• _Problem statement_: An exact transcription is needed of the lines below from the one with "C3: 1.5uF (plus VA, minus GND) -> none" through the one with "V3: 2.5V (plus", with no other lines and no pictures.

Excerpts from a dataset
--

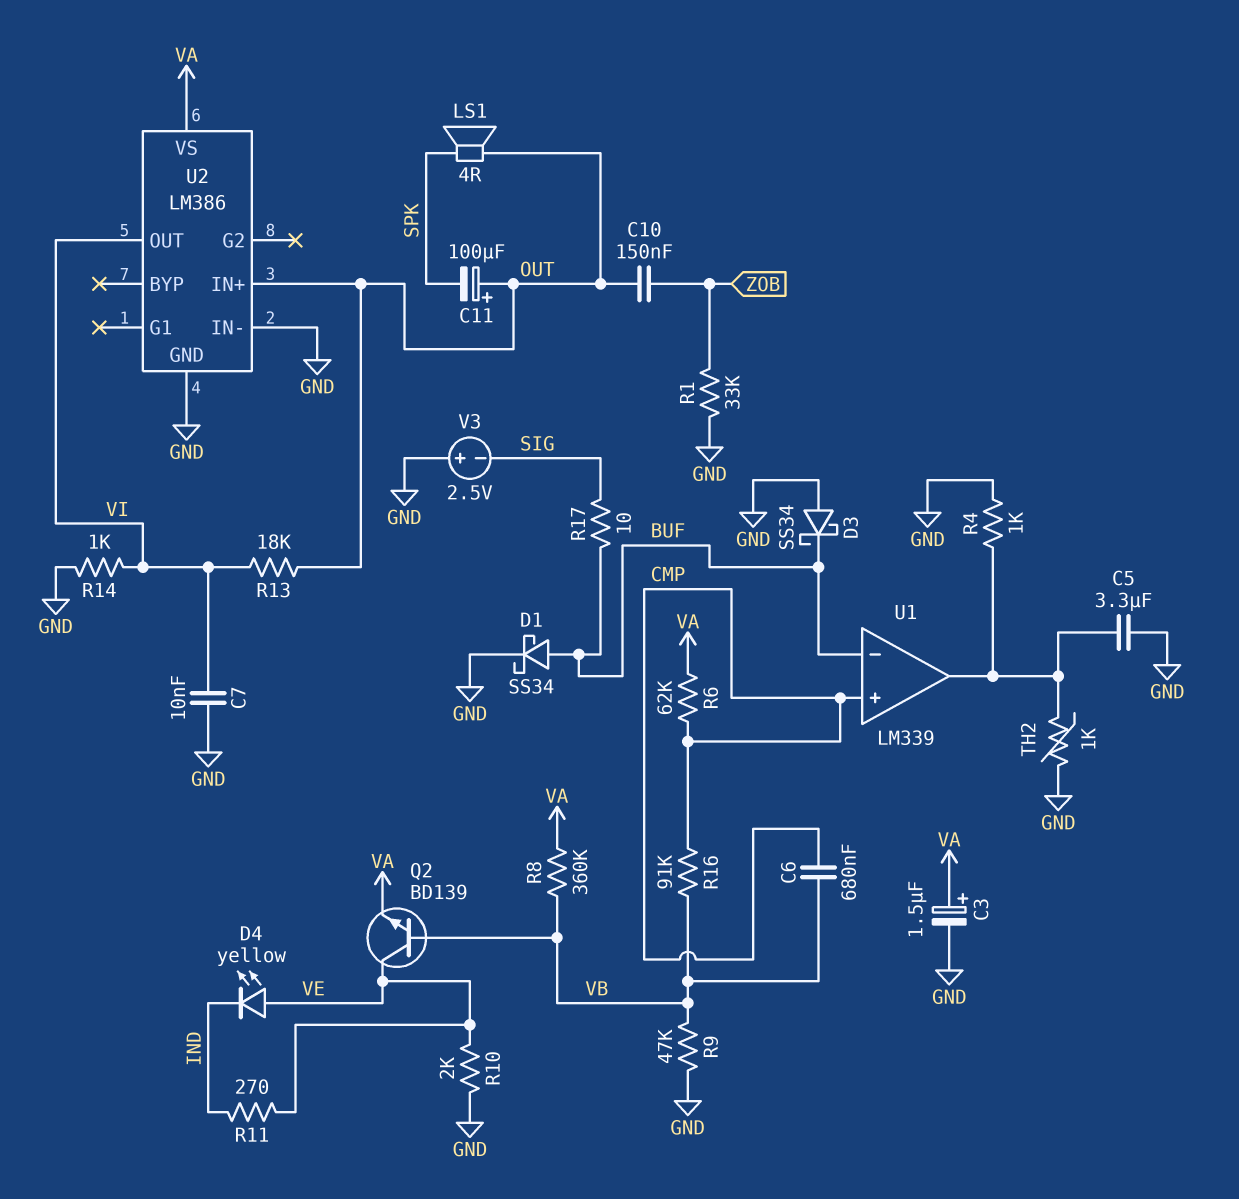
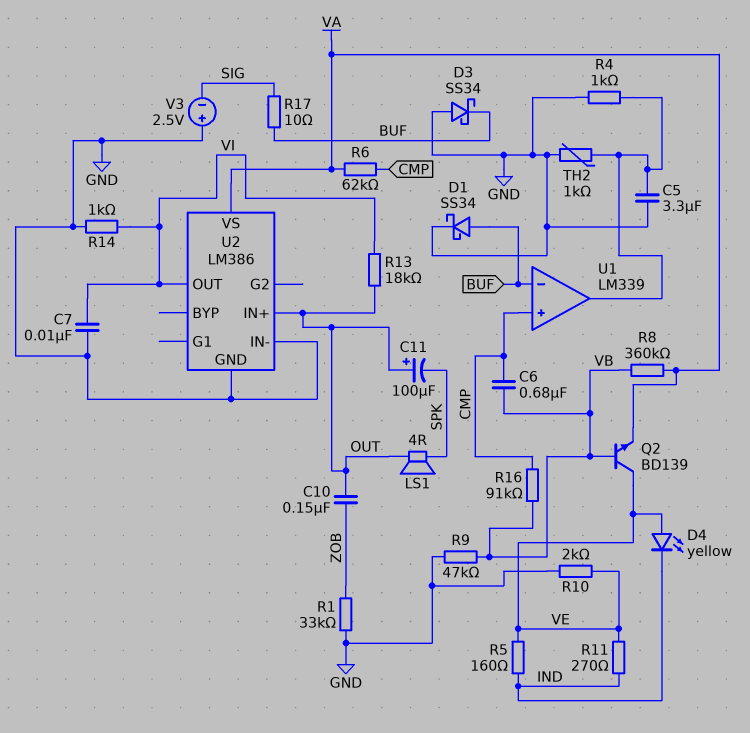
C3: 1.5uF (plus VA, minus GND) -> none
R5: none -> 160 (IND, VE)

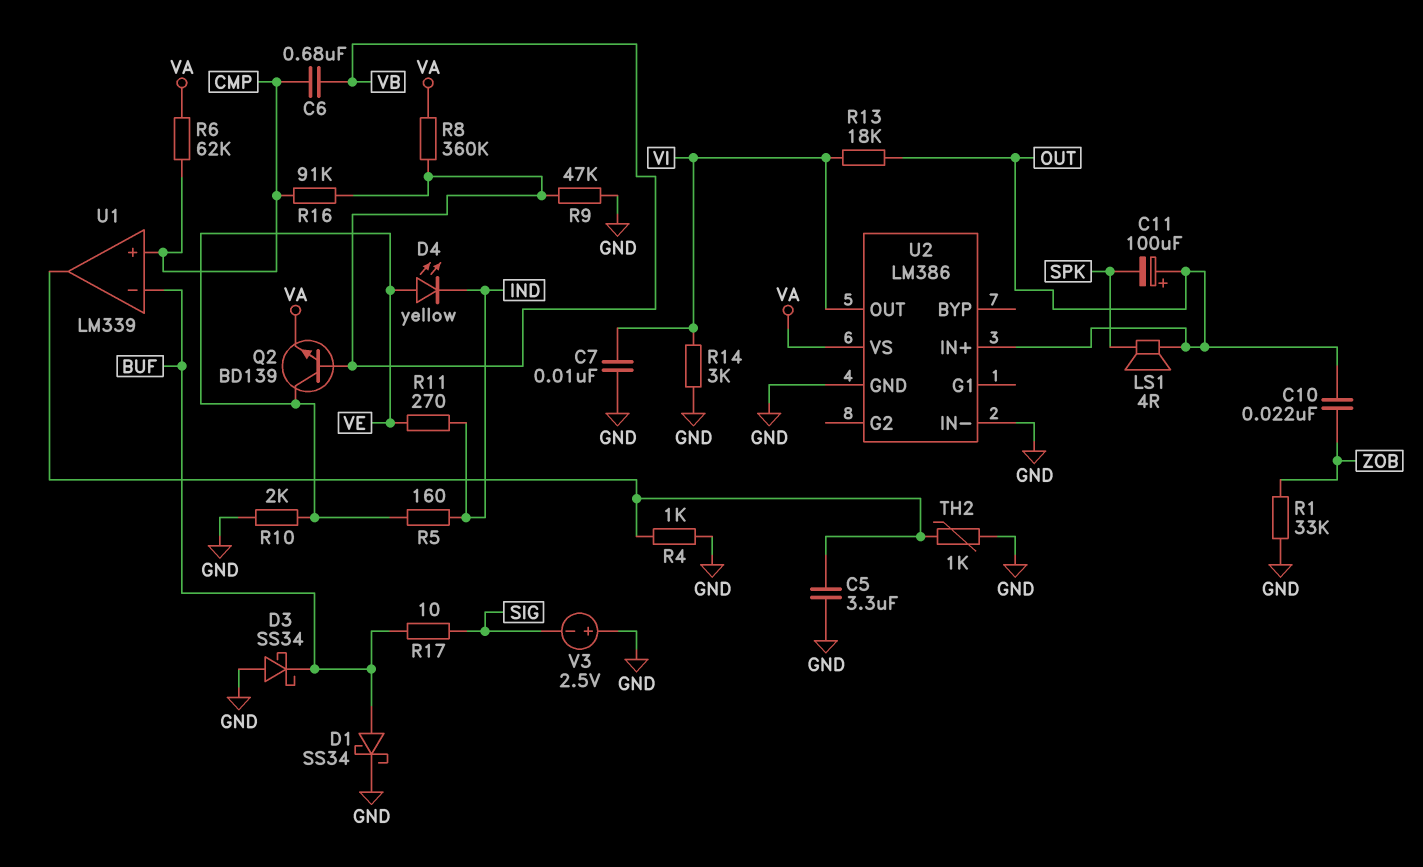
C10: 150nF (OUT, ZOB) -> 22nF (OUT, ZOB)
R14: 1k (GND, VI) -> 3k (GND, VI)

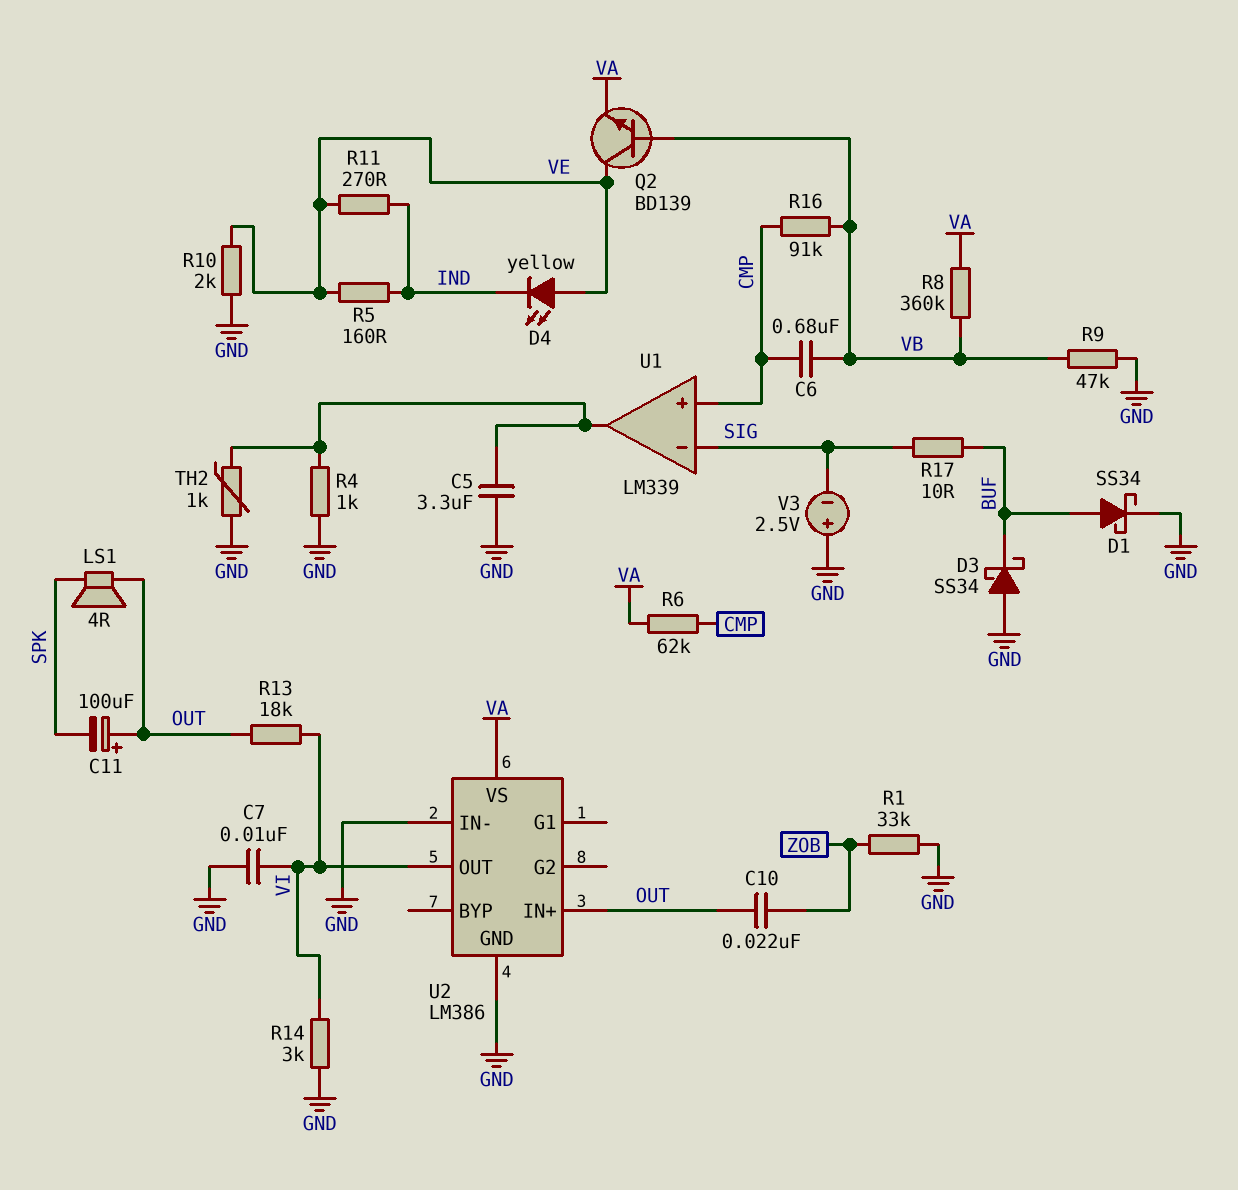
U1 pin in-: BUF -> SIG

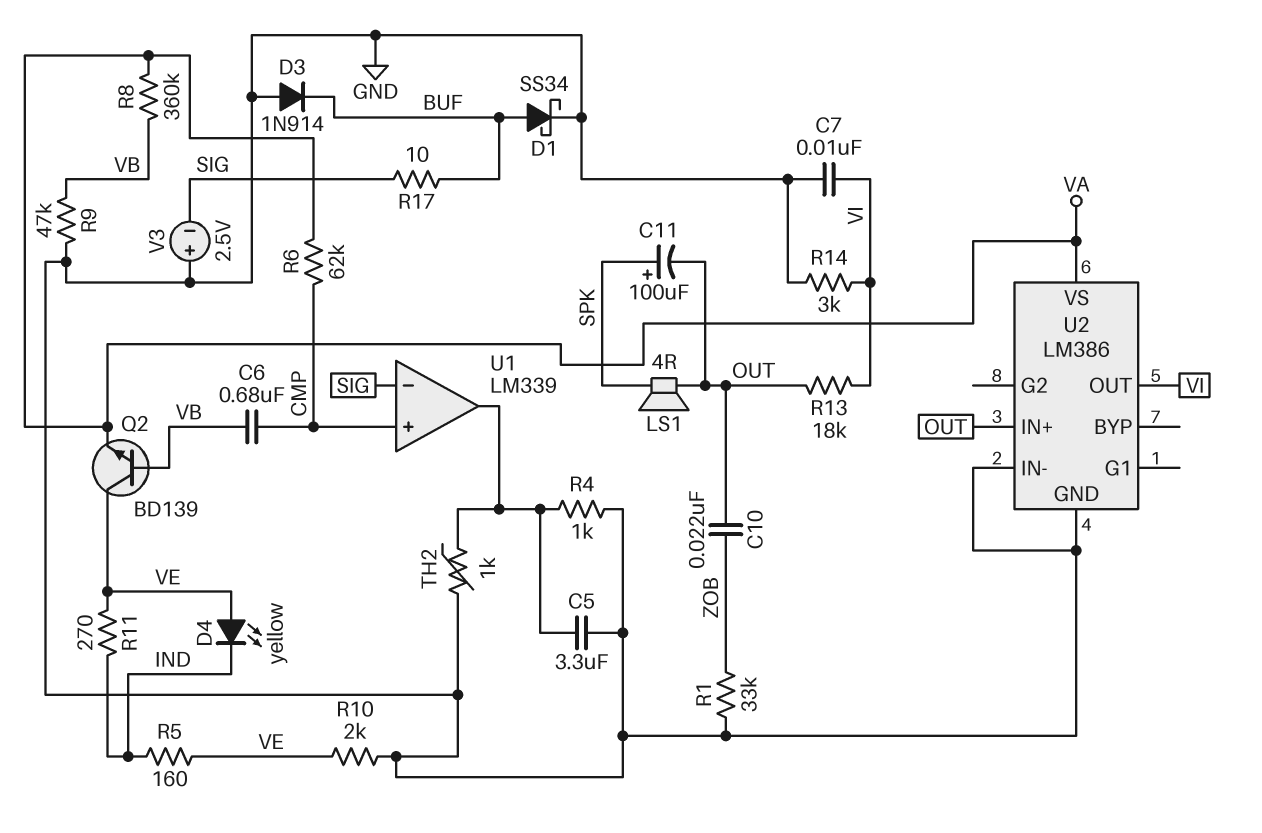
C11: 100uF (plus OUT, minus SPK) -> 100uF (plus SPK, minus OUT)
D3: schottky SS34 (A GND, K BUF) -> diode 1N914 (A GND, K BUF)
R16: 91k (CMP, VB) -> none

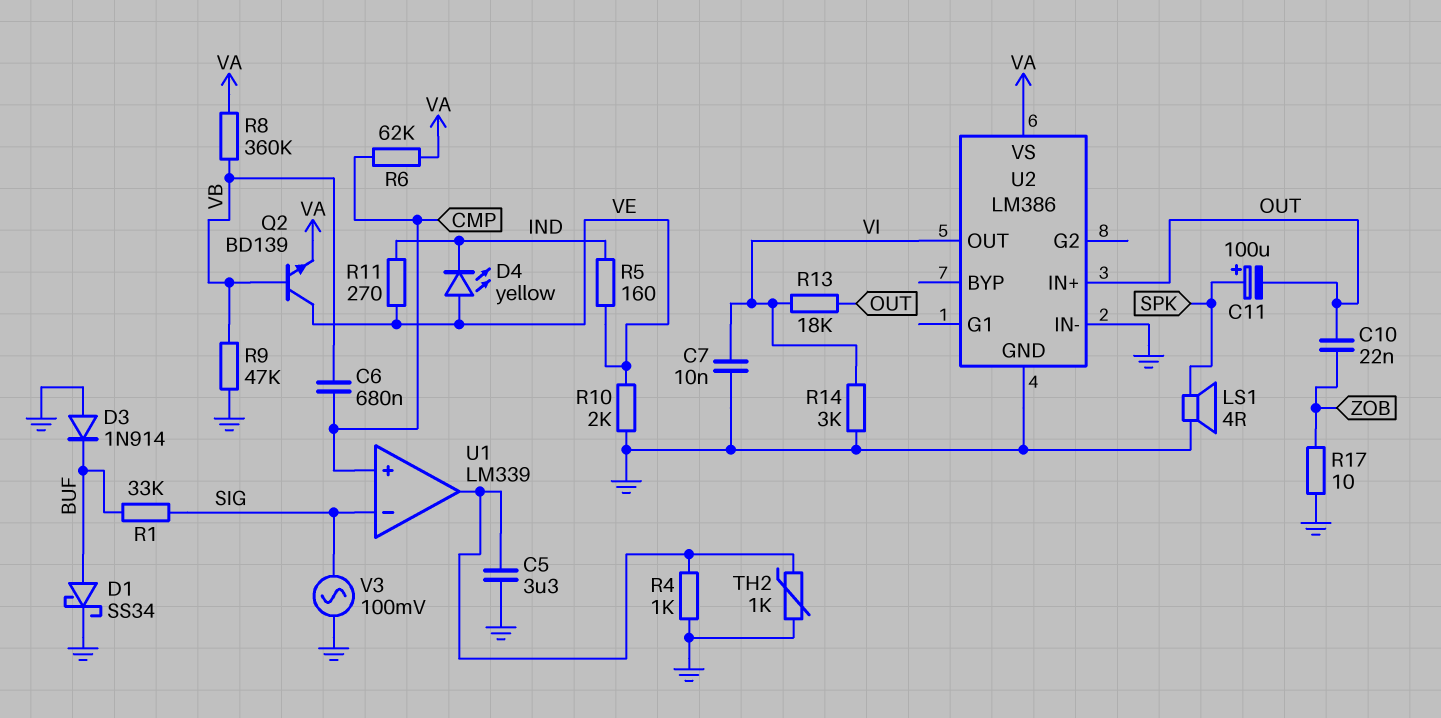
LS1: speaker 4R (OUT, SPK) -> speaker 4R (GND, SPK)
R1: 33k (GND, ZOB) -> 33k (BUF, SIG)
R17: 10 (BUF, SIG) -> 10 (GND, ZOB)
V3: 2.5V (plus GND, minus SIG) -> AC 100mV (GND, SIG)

--

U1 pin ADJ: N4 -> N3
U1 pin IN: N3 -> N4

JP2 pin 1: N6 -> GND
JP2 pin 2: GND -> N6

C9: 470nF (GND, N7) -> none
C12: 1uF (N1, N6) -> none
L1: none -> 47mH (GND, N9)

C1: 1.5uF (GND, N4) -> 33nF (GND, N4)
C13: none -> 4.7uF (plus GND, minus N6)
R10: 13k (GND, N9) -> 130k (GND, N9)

--

• _Task answer_:
C3: 1.5uF (plus VA, minus GND) -> none
R5: none -> 160 (IND, VE)

C10: 150nF (OUT, ZOB) -> 22nF (OUT, ZOB)
R14: 1k (GND, VI) -> 3k (GND, VI)

U1 pin in-: BUF -> SIG

C11: 100uF (plus OUT, minus SPK) -> 100uF (plus SPK, minus OUT)
D3: schottky SS34 (A GND, K BUF) -> diode 1N914 (A GND, K BUF)
R16: 91k (CMP, VB) -> none

LS1: speaker 4R (OUT, SPK) -> speaker 4R (GND, SPK)
R1: 33k (GND, ZOB) -> 33k (BUF, SIG)
R17: 10 (BUF, SIG) -> 10 (GND, ZOB)
V3: 2.5V (plus GND, minus SIG) -> AC 100mV (GND, SIG)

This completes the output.